- _Task item_:
Could you print only the lines from the one containing "RADIO2 pin MOSI: D0 -> D2" through the end of the listing below, unchanged?

- _Task input_:
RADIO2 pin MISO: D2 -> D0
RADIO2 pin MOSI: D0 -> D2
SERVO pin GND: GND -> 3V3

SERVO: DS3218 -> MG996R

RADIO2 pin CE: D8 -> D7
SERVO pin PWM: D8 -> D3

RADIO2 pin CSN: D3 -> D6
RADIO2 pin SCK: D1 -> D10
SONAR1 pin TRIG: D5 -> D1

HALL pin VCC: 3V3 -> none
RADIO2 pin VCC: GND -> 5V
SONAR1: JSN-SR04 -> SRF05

- _Task output_:
RADIO2 pin MOSI: D0 -> D2
SERVO pin GND: GND -> 3V3

SERVO: DS3218 -> MG996R

RADIO2 pin CE: D8 -> D7
SERVO pin PWM: D8 -> D3

RADIO2 pin CSN: D3 -> D6
RADIO2 pin SCK: D1 -> D10
SONAR1 pin TRIG: D5 -> D1

HALL pin VCC: 3V3 -> none
RADIO2 pin VCC: GND -> 5V
SONAR1: JSN-SR04 -> SRF05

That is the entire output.